§ Task directions: Only one stretch of the records below should be repeated. It starts with the line containing "rotated,dinner fork (ash-grey),<281" and goes on through the line containing "shifted,safety cone (dark", exactly as written.

##### Given entries #####

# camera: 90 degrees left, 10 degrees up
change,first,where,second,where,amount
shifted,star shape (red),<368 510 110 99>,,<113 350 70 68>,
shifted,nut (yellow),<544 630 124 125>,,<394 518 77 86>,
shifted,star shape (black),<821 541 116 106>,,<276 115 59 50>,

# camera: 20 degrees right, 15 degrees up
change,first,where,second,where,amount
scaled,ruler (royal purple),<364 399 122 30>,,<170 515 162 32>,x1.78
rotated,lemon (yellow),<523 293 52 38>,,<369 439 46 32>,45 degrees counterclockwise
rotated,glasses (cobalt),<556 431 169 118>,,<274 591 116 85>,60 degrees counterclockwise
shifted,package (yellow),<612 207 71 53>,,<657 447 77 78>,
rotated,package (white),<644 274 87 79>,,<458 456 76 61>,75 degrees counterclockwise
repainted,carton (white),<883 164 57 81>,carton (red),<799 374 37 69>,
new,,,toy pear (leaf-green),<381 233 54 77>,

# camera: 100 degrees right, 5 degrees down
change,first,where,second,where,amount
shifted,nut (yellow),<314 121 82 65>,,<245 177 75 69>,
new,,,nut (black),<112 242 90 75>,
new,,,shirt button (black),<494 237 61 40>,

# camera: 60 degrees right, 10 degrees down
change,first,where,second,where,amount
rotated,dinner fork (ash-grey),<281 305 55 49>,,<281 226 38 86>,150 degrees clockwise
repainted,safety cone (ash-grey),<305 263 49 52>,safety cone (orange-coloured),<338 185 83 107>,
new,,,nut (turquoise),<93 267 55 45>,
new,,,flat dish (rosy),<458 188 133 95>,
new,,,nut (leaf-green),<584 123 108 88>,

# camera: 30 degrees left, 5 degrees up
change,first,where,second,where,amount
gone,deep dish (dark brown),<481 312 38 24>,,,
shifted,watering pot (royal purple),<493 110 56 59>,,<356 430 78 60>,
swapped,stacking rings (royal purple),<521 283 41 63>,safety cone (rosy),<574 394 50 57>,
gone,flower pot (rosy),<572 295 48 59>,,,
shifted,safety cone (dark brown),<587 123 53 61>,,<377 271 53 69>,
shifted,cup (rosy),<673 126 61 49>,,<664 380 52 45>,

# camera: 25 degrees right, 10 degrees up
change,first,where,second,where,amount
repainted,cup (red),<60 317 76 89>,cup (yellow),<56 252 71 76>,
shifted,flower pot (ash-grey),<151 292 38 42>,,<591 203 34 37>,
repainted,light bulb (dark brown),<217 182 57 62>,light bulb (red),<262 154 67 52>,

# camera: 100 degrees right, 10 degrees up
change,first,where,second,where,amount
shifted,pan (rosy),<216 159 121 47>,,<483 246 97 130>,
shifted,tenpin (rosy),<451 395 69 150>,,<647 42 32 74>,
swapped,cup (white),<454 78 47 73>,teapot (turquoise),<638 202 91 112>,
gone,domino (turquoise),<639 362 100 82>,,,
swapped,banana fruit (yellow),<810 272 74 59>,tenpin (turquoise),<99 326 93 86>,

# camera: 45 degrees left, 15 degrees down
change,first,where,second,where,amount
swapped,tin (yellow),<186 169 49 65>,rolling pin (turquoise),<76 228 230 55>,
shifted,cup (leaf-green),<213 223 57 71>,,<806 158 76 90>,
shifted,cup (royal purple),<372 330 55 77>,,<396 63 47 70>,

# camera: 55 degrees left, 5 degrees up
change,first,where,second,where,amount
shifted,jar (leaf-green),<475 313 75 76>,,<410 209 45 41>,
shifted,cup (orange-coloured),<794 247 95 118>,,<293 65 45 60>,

#####

§ Written answer:
rotated,dinner fork (ash-grey),<281 305 55 49>,,<281 226 38 86>,150 degrees clockwise
repainted,safety cone (ash-grey),<305 263 49 52>,safety cone (orange-coloured),<338 185 83 107>,
new,,,nut (turquoise),<93 267 55 45>,
new,,,flat dish (rosy),<458 188 133 95>,
new,,,nut (leaf-green),<584 123 108 88>,

# camera: 30 degrees left, 5 degrees up
change,first,where,second,where,amount
gone,deep dish (dark brown),<481 312 38 24>,,,
shifted,watering pot (royal purple),<493 110 56 59>,,<356 430 78 60>,
swapped,stacking rings (royal purple),<521 283 41 63>,safety cone (rosy),<574 394 50 57>,
gone,flower pot (rosy),<572 295 48 59>,,,
shifted,safety cone (dark brown),<587 123 53 61>,,<377 271 53 69>,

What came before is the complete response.